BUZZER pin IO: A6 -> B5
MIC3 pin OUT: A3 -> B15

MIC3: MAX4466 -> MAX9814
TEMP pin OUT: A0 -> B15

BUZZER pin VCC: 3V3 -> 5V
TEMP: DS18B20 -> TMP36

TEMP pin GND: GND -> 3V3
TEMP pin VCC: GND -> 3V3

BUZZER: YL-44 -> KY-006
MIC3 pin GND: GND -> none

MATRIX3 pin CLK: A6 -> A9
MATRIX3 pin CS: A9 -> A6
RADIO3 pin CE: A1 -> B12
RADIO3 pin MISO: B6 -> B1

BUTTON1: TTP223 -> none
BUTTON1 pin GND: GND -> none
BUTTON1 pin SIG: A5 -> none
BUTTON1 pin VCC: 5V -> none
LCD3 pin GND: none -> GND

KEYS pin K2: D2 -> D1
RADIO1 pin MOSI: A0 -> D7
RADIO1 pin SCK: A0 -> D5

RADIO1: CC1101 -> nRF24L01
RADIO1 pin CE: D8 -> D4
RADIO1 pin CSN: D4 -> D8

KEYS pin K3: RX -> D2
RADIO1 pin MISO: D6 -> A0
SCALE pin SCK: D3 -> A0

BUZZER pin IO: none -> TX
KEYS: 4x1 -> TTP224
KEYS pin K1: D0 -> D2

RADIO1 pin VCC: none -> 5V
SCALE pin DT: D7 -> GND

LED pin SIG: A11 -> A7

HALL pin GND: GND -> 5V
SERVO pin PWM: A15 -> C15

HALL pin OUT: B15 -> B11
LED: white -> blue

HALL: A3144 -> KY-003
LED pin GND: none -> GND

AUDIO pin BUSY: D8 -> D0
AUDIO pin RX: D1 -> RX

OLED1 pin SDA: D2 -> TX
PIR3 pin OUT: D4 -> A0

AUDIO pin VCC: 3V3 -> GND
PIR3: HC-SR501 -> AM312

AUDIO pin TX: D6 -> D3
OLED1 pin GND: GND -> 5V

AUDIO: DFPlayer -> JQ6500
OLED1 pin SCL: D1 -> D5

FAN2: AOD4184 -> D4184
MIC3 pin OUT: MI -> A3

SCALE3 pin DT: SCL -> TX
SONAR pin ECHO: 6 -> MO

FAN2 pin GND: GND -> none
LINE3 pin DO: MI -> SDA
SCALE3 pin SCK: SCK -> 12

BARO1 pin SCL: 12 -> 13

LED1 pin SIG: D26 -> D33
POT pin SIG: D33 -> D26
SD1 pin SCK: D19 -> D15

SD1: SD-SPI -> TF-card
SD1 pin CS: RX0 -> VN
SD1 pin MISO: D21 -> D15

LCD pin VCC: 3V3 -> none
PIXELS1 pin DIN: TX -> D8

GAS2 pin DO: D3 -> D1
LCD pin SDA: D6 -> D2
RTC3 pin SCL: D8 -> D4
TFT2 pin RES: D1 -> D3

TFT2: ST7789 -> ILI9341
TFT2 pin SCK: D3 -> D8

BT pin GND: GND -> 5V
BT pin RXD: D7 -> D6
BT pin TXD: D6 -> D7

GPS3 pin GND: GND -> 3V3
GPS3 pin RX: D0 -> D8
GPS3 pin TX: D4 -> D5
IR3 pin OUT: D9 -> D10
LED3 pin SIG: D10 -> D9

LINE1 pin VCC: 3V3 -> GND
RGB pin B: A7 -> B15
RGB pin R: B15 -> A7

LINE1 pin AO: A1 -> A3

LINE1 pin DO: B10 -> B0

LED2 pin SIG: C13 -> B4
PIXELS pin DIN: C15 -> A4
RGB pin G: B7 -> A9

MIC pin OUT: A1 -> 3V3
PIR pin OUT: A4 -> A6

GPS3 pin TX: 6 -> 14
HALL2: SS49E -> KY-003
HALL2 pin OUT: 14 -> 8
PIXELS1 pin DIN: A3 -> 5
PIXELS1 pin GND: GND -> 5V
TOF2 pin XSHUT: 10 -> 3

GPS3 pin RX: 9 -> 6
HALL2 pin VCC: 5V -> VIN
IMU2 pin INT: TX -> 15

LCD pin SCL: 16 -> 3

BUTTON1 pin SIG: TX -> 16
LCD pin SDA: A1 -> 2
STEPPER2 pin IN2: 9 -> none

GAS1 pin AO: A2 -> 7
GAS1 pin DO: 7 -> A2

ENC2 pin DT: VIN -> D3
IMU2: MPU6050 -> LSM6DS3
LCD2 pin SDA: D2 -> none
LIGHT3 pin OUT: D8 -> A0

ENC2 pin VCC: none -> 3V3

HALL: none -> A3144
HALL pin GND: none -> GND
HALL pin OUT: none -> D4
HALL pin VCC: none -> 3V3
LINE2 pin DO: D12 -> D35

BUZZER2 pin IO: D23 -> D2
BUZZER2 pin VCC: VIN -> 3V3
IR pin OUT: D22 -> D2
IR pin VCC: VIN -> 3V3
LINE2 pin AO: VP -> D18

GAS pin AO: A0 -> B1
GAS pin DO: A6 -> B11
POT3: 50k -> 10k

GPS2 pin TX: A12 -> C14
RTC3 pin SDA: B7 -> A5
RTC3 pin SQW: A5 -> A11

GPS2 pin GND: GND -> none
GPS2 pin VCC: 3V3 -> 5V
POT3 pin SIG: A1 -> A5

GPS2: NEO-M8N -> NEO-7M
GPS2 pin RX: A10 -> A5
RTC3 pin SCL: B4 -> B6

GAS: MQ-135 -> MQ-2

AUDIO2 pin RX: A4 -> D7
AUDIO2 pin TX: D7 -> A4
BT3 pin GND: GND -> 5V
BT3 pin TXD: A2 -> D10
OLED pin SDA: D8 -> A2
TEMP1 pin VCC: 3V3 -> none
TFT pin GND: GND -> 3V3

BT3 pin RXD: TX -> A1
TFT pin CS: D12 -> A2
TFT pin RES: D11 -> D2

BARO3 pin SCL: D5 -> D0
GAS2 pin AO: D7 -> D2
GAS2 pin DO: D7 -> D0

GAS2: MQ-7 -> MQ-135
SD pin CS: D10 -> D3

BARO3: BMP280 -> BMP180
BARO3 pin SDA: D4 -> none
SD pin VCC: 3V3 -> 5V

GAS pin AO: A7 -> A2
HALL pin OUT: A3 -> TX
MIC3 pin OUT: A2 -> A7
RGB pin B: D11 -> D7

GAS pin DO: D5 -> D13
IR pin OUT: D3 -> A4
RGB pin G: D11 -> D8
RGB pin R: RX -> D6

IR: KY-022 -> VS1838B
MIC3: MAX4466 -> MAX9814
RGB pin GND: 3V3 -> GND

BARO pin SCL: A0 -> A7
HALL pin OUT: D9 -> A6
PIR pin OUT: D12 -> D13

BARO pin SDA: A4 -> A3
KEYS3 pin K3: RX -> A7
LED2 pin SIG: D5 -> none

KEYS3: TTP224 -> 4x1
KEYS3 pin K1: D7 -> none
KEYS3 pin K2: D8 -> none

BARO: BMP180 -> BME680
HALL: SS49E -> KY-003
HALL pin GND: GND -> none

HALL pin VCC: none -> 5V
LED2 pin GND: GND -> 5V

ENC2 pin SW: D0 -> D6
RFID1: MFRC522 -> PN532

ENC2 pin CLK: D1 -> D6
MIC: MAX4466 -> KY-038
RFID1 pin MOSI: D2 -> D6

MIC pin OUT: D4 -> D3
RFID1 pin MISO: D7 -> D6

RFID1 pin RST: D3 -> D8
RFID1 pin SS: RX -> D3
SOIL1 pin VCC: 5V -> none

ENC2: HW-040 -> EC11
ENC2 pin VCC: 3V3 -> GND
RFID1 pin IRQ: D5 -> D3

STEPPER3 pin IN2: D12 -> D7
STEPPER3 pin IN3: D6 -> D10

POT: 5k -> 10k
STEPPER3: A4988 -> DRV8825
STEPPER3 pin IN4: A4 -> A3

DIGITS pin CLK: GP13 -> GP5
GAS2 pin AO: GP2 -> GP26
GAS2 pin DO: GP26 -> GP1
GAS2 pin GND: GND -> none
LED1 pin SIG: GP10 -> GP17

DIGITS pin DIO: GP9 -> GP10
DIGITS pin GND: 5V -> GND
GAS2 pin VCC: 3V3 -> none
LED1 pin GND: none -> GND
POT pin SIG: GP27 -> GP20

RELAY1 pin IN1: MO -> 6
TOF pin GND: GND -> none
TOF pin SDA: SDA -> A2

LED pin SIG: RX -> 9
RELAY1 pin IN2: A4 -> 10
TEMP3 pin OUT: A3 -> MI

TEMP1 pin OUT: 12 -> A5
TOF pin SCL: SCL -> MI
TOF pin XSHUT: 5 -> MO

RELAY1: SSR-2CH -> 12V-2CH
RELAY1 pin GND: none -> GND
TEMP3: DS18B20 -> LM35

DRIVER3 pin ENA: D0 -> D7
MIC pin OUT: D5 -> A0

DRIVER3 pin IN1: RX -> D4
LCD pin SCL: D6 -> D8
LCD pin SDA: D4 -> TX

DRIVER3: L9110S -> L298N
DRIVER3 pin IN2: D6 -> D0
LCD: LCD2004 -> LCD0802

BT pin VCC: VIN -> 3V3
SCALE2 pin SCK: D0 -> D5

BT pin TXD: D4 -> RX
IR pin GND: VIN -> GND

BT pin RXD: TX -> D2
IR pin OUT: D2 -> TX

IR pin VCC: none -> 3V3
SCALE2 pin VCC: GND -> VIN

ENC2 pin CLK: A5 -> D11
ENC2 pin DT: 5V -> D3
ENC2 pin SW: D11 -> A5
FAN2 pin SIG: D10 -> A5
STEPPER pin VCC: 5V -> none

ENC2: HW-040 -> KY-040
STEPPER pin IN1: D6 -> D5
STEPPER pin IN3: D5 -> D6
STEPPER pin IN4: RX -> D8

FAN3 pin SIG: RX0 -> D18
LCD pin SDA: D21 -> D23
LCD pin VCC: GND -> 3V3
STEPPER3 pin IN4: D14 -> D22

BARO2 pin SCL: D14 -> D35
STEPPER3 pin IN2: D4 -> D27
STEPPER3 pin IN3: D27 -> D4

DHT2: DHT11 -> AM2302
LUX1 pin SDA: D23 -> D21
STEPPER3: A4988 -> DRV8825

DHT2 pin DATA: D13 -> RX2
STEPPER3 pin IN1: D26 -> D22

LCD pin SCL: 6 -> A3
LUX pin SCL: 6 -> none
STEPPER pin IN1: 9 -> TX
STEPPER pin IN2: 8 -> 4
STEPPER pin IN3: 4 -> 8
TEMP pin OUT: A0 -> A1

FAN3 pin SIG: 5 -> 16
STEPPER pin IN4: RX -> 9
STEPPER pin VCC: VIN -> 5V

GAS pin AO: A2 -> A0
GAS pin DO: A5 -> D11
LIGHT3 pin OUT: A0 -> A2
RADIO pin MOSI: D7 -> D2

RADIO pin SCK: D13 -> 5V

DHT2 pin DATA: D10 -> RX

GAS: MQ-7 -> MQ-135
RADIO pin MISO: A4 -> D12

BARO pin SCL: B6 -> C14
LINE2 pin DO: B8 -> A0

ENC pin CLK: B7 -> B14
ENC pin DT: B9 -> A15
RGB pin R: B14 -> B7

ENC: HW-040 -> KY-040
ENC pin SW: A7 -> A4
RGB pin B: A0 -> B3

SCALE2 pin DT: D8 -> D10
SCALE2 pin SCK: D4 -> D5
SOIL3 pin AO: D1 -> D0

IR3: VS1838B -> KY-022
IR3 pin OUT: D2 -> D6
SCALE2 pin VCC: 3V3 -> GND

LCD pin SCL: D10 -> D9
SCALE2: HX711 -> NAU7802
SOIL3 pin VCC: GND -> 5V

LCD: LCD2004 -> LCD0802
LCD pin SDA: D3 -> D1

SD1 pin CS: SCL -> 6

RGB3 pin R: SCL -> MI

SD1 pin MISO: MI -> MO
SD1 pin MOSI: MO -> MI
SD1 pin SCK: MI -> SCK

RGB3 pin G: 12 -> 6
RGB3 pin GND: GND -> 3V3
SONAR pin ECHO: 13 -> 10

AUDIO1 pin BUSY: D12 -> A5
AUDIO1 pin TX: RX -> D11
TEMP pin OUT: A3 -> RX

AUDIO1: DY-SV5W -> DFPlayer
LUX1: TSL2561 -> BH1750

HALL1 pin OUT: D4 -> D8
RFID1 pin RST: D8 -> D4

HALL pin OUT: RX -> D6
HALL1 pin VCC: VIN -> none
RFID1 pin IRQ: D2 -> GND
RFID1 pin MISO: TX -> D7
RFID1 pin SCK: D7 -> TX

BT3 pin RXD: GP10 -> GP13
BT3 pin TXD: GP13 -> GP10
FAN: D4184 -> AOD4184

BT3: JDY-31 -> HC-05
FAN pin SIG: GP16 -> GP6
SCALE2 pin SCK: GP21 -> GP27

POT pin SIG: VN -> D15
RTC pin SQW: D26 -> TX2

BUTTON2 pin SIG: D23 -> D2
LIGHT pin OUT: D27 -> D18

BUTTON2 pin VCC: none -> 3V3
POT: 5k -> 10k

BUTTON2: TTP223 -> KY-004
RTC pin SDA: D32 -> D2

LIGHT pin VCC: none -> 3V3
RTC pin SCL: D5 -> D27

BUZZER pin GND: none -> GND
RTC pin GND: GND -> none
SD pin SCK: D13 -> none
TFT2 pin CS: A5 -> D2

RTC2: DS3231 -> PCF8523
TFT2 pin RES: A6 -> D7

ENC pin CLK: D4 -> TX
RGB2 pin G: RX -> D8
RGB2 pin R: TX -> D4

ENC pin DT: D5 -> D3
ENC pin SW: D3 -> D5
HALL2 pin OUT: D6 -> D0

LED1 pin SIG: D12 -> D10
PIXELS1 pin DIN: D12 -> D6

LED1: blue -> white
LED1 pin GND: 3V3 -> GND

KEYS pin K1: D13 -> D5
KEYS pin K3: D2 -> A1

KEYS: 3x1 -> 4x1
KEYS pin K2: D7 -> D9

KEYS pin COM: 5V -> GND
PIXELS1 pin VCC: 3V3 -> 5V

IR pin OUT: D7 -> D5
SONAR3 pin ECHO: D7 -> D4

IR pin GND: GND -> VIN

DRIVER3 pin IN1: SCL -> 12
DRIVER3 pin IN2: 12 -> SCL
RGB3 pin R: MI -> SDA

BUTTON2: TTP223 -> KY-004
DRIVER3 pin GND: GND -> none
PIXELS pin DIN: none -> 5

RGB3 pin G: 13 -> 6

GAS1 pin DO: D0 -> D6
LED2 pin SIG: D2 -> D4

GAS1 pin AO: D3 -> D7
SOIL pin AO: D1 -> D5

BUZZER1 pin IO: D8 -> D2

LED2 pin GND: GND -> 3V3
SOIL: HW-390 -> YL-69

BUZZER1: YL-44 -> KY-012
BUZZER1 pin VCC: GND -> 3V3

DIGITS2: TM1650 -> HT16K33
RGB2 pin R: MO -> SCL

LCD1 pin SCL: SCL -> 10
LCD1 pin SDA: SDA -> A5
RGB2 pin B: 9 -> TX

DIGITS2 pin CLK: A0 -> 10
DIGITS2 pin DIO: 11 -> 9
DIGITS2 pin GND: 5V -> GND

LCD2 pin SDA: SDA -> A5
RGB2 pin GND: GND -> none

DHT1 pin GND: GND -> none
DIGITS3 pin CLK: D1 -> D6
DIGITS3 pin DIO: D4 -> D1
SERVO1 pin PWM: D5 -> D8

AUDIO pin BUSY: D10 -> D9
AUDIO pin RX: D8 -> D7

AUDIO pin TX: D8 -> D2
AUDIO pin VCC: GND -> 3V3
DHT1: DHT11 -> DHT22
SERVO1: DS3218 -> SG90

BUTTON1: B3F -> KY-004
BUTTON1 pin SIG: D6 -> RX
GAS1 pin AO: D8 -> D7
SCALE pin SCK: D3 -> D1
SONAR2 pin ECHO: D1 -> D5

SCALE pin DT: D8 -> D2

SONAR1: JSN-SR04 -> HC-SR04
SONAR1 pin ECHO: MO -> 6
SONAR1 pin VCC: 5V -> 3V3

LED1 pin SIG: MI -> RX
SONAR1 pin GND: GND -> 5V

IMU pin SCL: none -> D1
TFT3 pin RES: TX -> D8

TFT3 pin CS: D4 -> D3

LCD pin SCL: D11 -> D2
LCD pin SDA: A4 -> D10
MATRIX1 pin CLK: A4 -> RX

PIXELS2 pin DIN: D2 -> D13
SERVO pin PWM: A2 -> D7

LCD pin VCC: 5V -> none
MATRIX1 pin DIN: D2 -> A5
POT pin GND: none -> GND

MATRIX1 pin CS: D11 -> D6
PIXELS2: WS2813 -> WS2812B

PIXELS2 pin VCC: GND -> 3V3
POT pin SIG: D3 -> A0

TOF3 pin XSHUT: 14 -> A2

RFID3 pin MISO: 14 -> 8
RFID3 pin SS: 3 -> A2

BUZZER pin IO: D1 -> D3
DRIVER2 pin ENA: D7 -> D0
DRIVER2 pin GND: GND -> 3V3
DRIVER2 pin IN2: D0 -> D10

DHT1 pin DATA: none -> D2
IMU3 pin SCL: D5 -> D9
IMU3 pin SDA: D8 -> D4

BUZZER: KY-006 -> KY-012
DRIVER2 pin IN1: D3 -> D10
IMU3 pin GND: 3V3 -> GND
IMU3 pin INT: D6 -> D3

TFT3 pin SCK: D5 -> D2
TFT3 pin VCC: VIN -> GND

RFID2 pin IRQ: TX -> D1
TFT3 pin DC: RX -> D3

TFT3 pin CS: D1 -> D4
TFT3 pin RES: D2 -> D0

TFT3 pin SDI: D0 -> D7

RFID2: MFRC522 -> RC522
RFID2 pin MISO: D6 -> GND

******************************

◆ Task brief
In the listing above, locate the line containing "STEPPER pin IN4: RX -> 9" and the line containing "ENC pin CLK: B7 -> B14". Extract those two lines and every line between them, exactly as written, and only those.

◆ Result of this exercise
STEPPER pin IN4: RX -> 9
STEPPER pin VCC: VIN -> 5V

GAS pin AO: A2 -> A0
GAS pin DO: A5 -> D11
LIGHT3 pin OUT: A0 -> A2
RADIO pin MOSI: D7 -> D2

RADIO pin SCK: D13 -> 5V

DHT2 pin DATA: D10 -> RX

GAS: MQ-7 -> MQ-135
RADIO pin MISO: A4 -> D12

BARO pin SCL: B6 -> C14
LINE2 pin DO: B8 -> A0

ENC pin CLK: B7 -> B14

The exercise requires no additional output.